Exercise directions: Once you reach the line containing "105 degrees clockwise" in the data below, restate each line word for word up to and including the one containing "camera: 90 degrees left, 15 degrees up".

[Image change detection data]
● ● ● ● ●
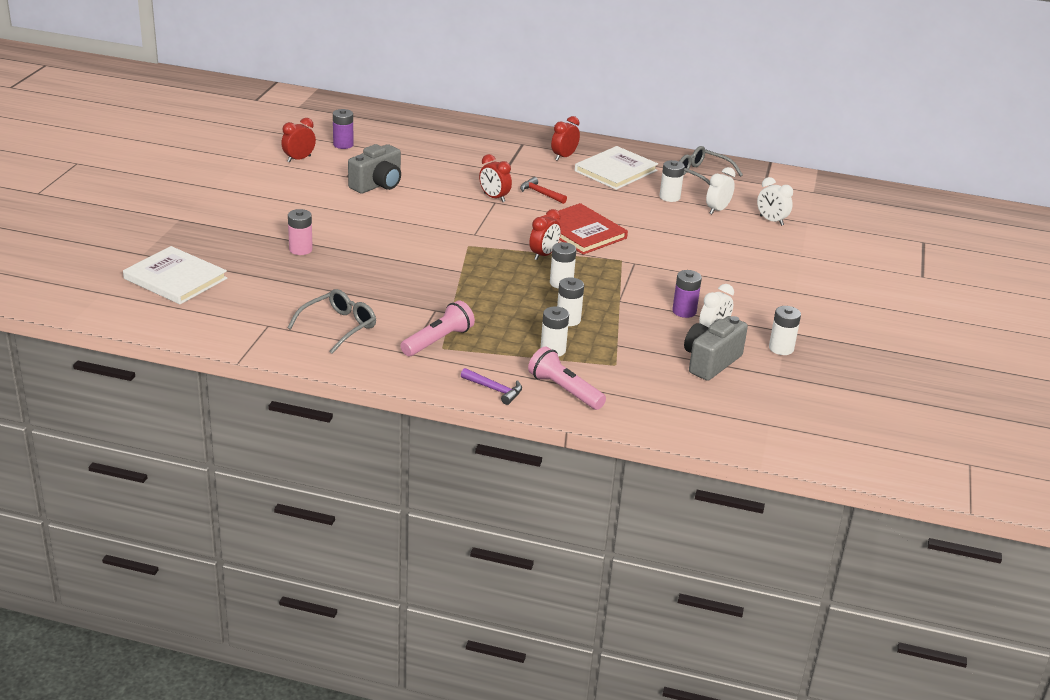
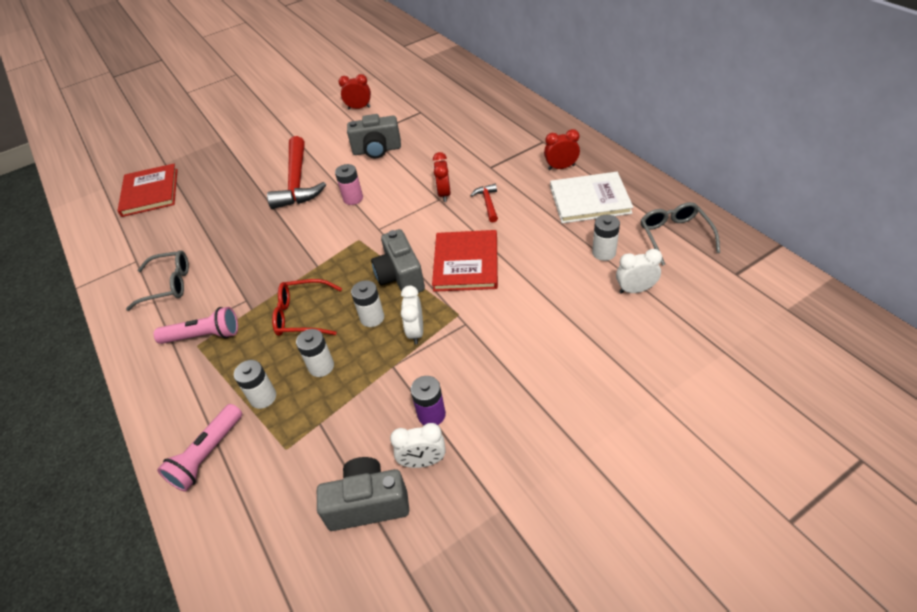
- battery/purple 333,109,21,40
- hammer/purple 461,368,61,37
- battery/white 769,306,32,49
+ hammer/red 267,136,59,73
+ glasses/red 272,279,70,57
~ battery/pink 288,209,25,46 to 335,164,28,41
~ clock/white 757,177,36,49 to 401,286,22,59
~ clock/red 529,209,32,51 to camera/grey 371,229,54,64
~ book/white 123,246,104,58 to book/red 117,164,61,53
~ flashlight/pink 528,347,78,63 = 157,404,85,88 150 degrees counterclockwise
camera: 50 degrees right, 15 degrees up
● ● ● ● ●
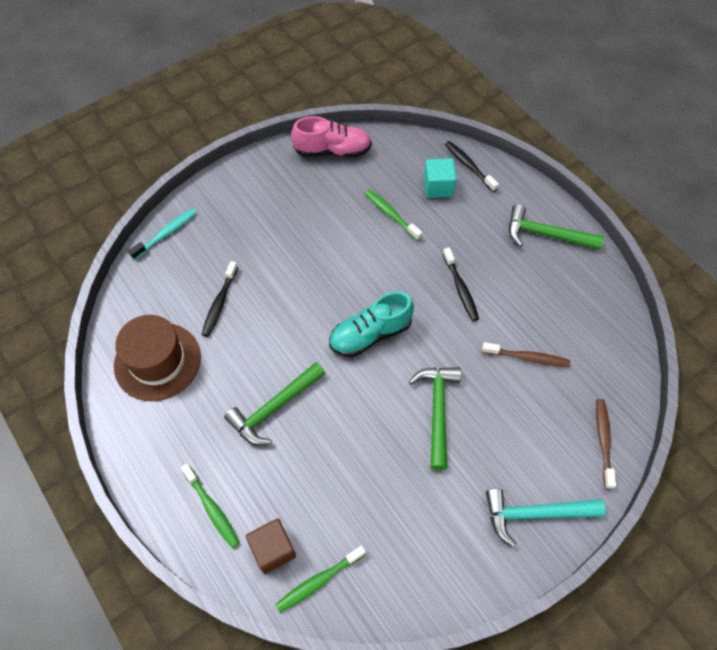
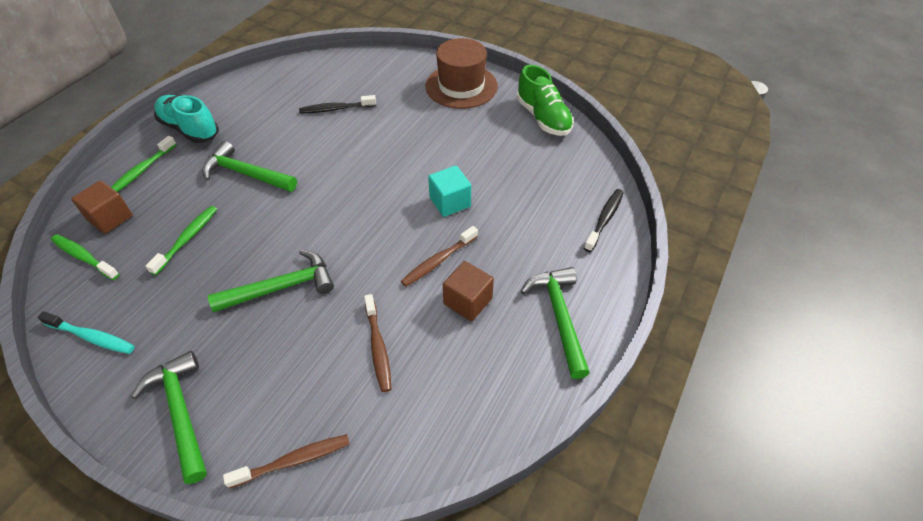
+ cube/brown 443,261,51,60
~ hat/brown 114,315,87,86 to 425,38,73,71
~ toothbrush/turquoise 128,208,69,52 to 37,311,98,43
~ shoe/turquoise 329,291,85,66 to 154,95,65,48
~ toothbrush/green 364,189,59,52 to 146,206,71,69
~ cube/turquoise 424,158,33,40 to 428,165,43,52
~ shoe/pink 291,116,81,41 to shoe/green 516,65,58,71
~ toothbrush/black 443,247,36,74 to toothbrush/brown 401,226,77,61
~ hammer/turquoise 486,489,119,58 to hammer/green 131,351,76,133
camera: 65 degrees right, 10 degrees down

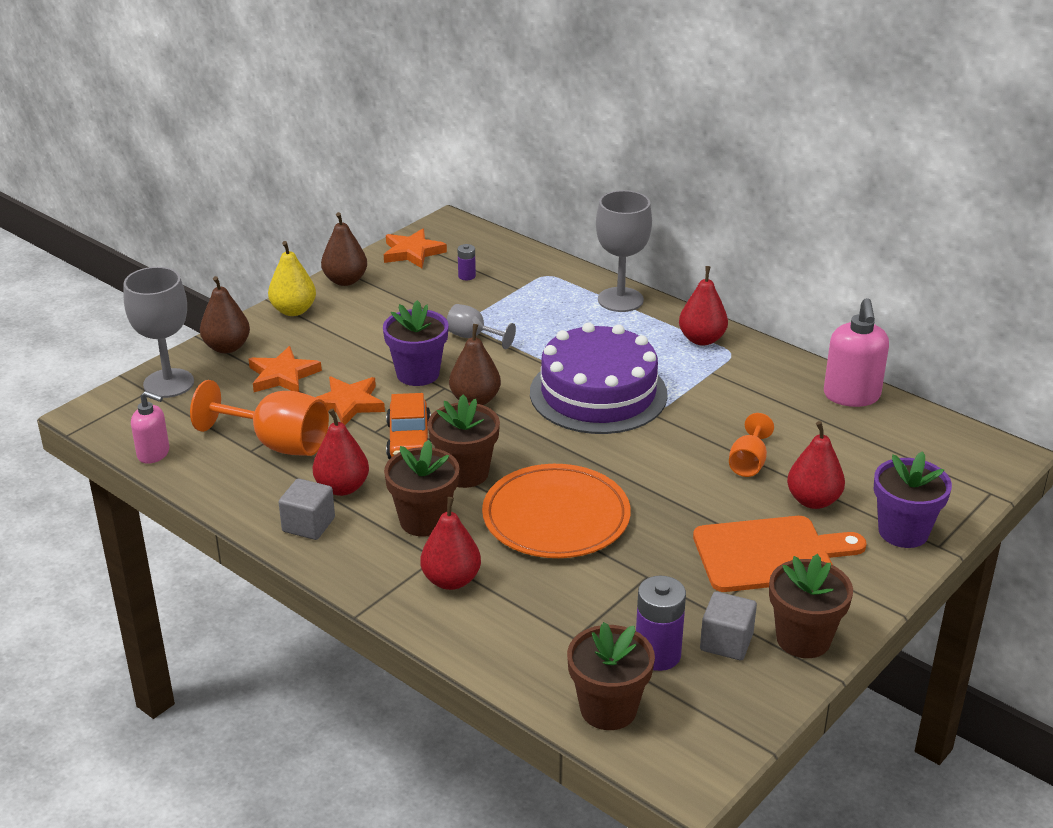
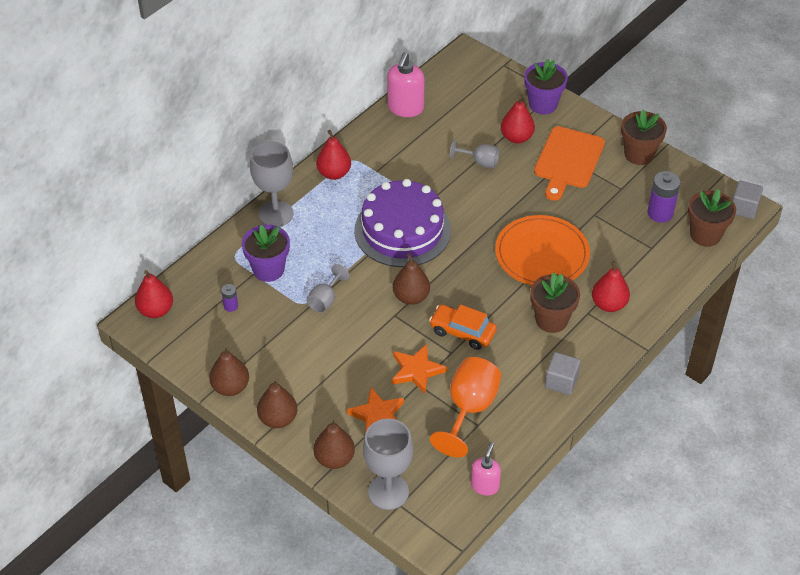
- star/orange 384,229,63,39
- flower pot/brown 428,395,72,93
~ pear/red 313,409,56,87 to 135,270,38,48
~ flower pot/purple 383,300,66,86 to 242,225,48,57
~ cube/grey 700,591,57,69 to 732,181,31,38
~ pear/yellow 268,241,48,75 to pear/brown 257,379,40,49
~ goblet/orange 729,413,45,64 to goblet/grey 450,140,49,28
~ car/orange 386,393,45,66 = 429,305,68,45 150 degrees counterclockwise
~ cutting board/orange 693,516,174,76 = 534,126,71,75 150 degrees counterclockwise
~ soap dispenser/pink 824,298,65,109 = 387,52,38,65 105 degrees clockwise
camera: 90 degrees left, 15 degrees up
● ● ● ● ●
Result:
~ soap dispenser/pink 824,298,65,109 = 387,52,38,65 105 degrees clockwise
camera: 90 degrees left, 15 degrees up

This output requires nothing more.